## Requirement
Once the pictures have been removed, repeat the remainder of the records exactly.

## Records for the exercise
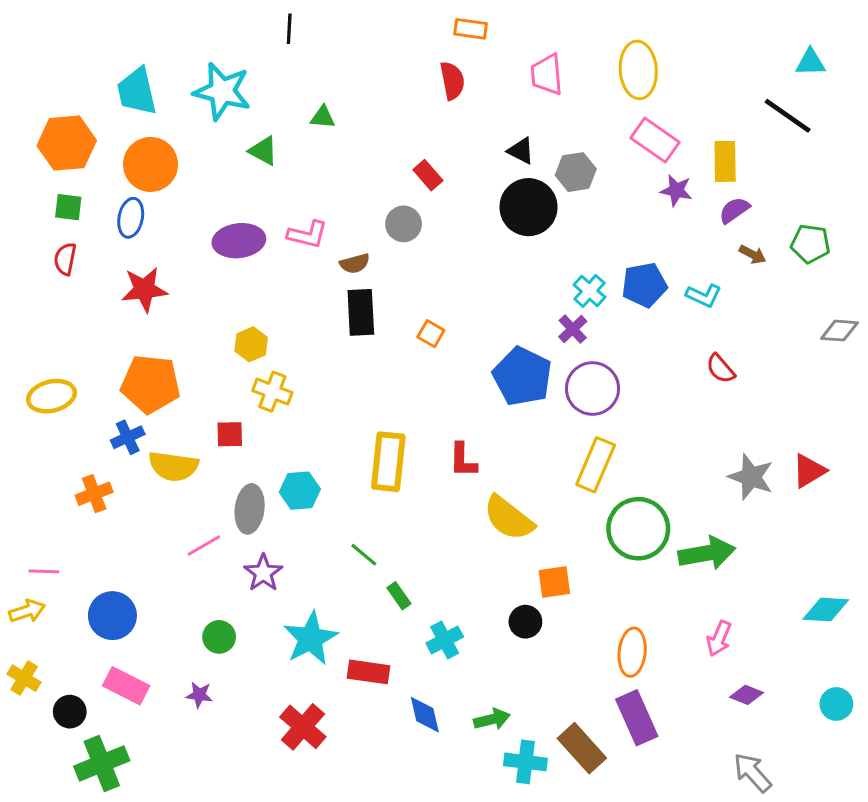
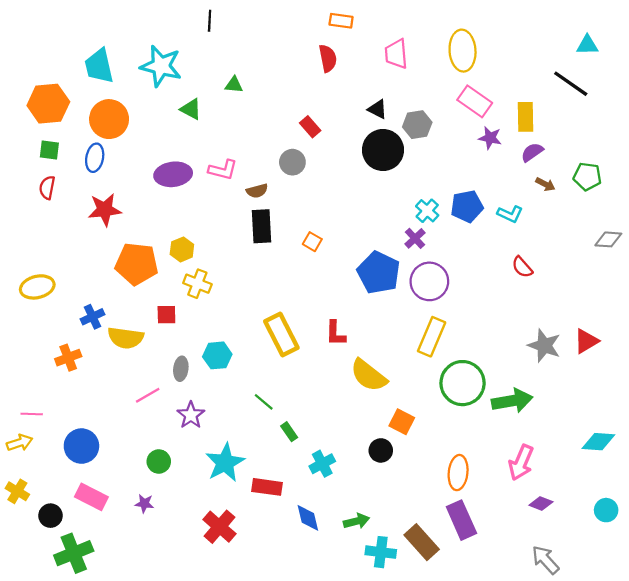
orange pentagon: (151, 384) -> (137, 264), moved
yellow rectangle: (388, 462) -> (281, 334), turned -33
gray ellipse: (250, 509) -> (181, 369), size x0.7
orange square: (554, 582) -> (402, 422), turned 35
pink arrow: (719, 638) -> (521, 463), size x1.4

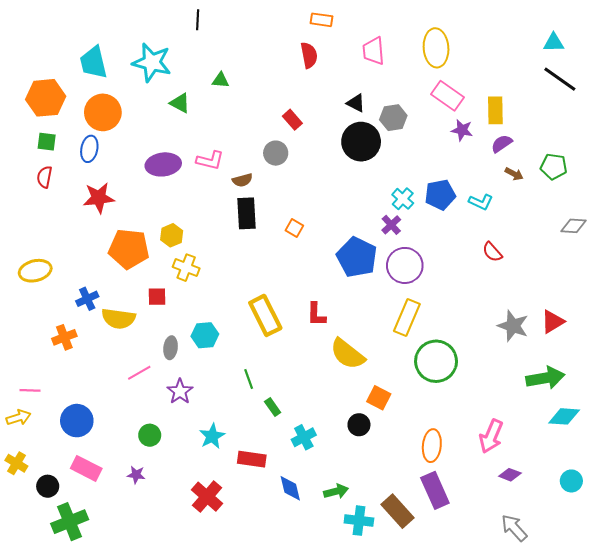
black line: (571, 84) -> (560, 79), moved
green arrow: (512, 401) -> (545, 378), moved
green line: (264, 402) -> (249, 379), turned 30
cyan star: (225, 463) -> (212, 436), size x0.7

## Solution for this problem
orange pentagon: (151, 384) -> (137, 264), moved
yellow rectangle: (388, 462) -> (281, 334), turned -33
gray ellipse: (250, 509) -> (181, 369), size x0.7
orange square: (554, 582) -> (402, 422), turned 35
pink arrow: (719, 638) -> (521, 463), size x1.4

black line: (571, 84) -> (560, 79), moved
green arrow: (512, 401) -> (545, 378), moved
green line: (264, 402) -> (249, 379), turned 30
cyan star: (225, 463) -> (212, 436), size x0.7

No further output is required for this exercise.